- _Aim of the task_: Please state how many lines of the data below contain the word "cupcake", offering nothing besides the number.

- _Records to process_:
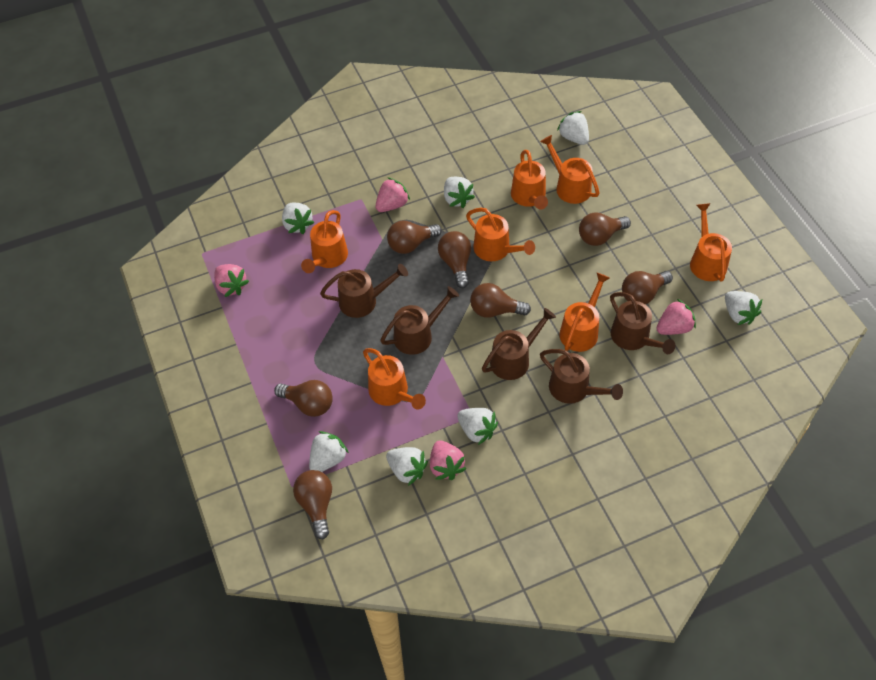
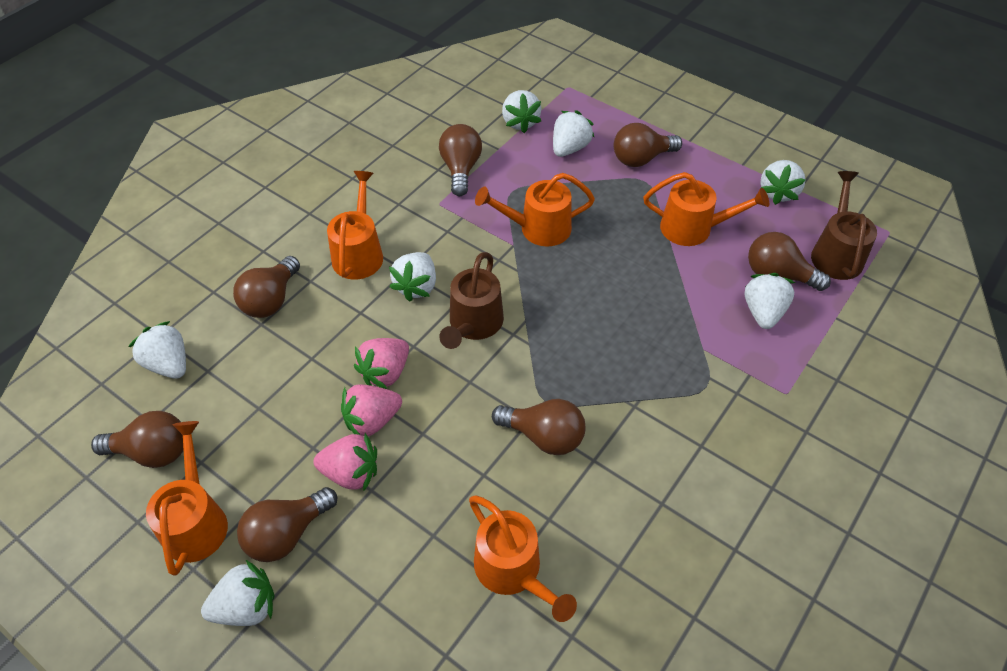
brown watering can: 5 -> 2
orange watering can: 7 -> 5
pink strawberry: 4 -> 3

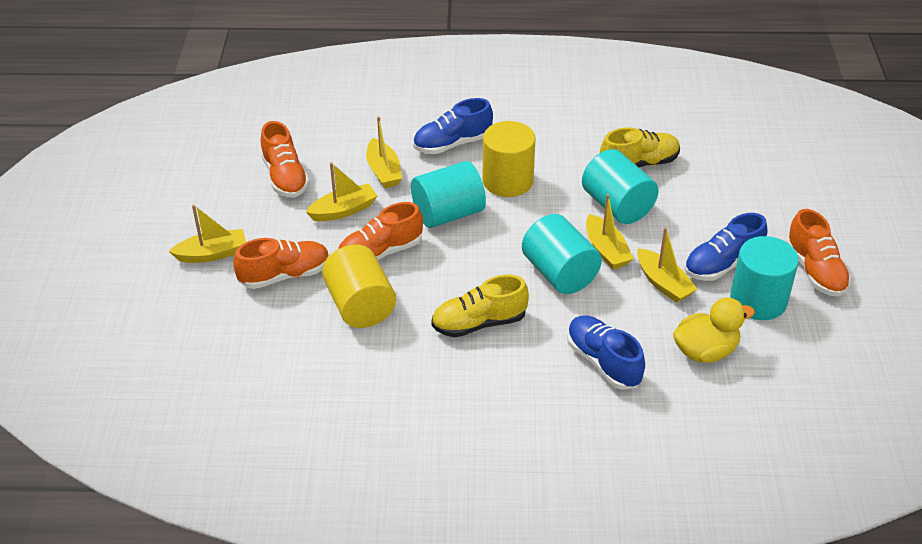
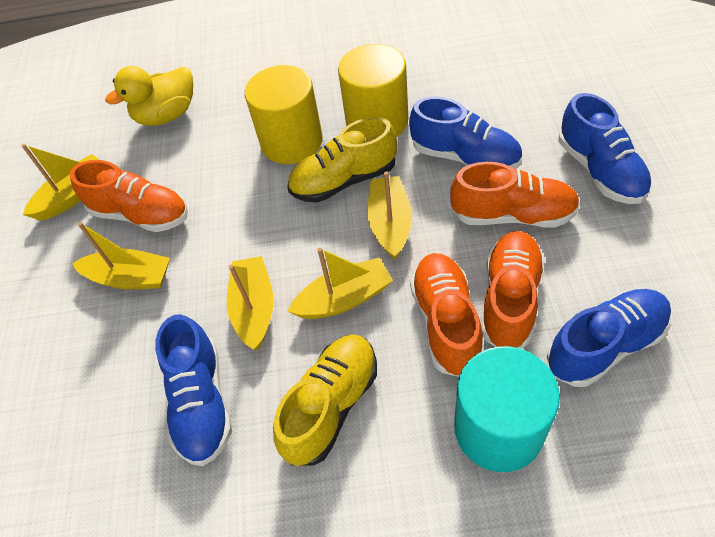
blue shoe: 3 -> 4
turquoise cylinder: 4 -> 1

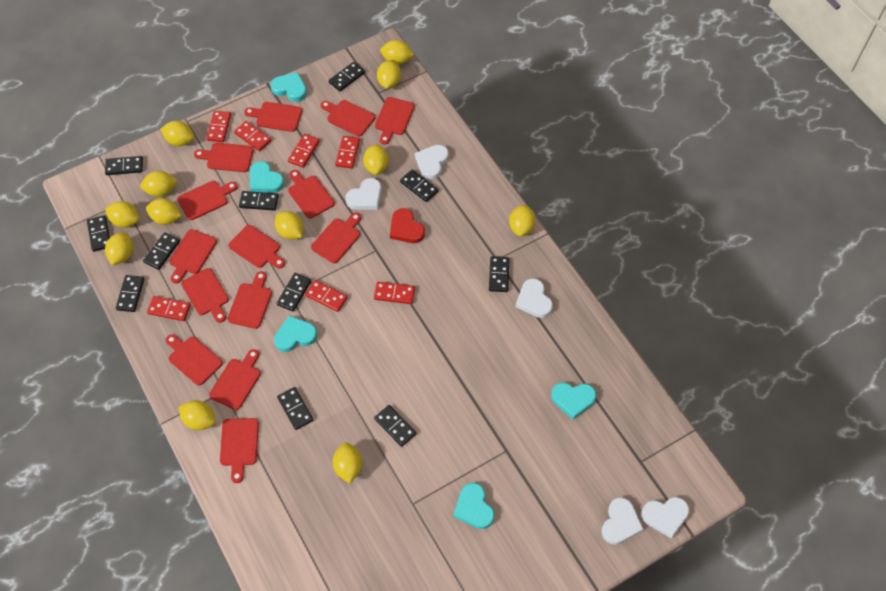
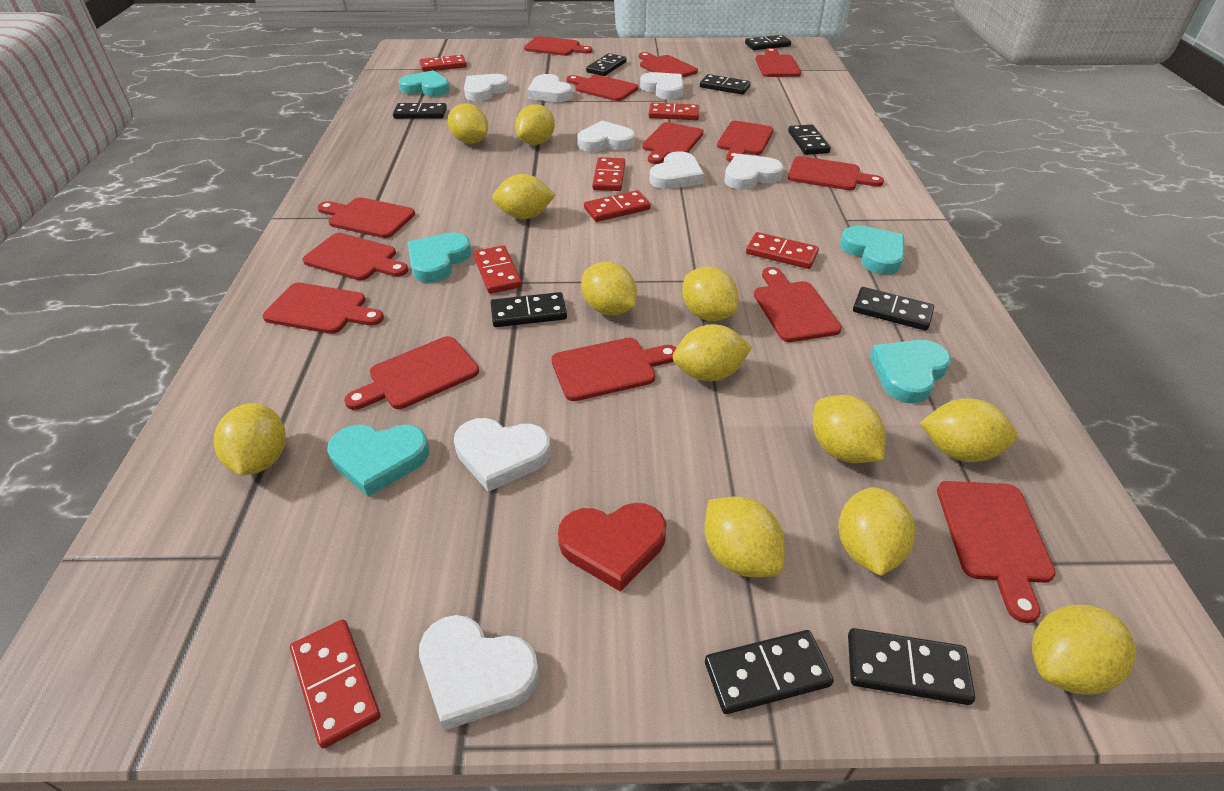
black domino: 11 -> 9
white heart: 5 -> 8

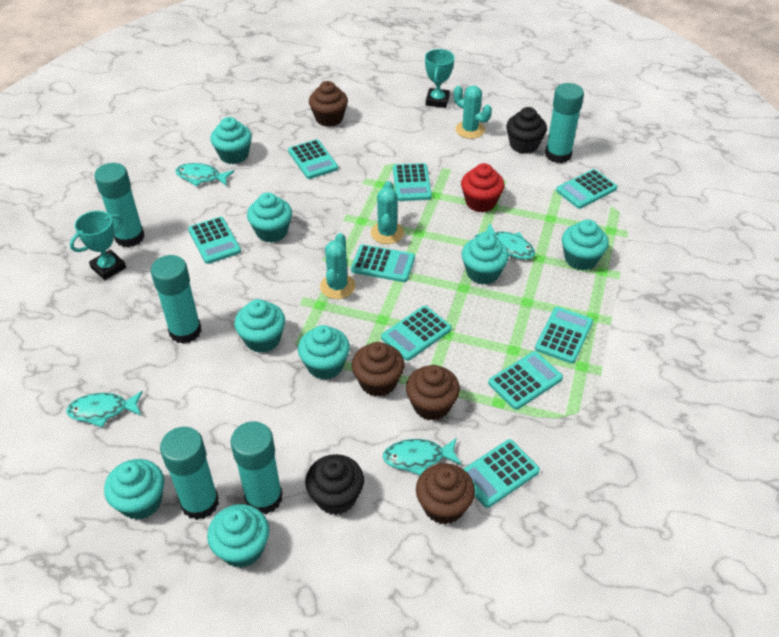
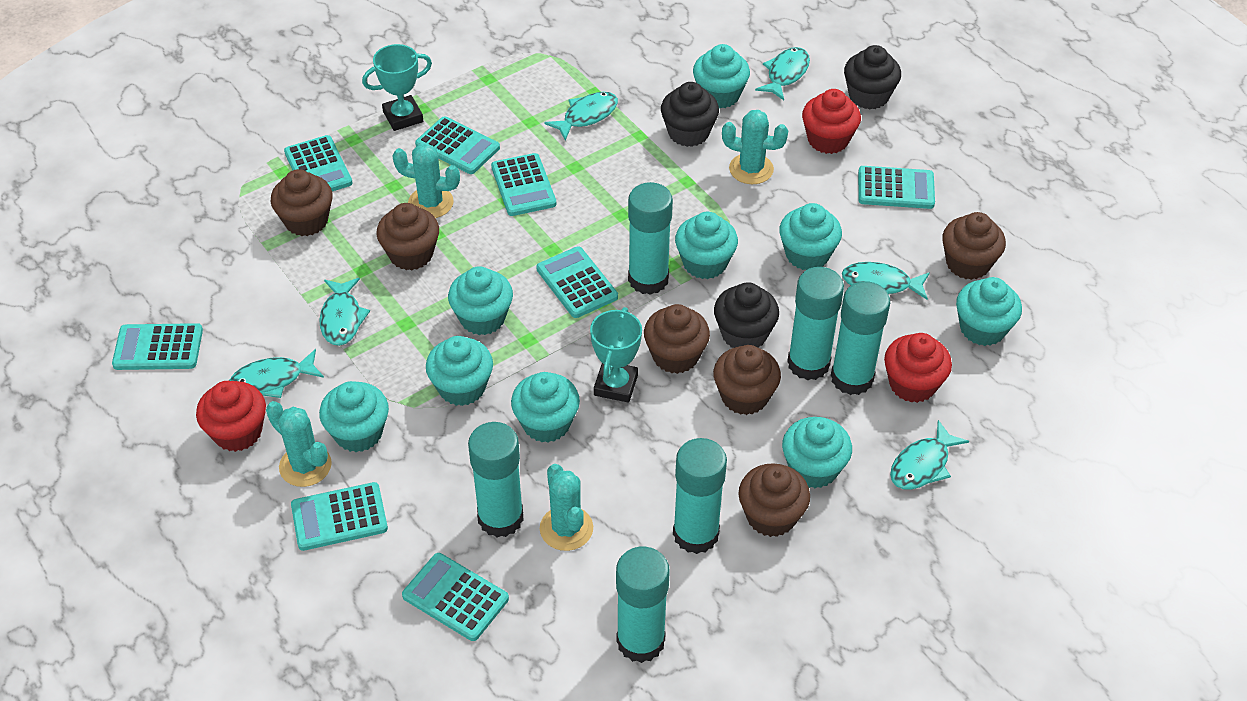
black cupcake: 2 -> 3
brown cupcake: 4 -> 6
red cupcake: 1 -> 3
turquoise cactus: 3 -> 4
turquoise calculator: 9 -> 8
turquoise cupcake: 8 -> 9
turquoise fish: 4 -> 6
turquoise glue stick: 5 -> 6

- _Finished task_: 4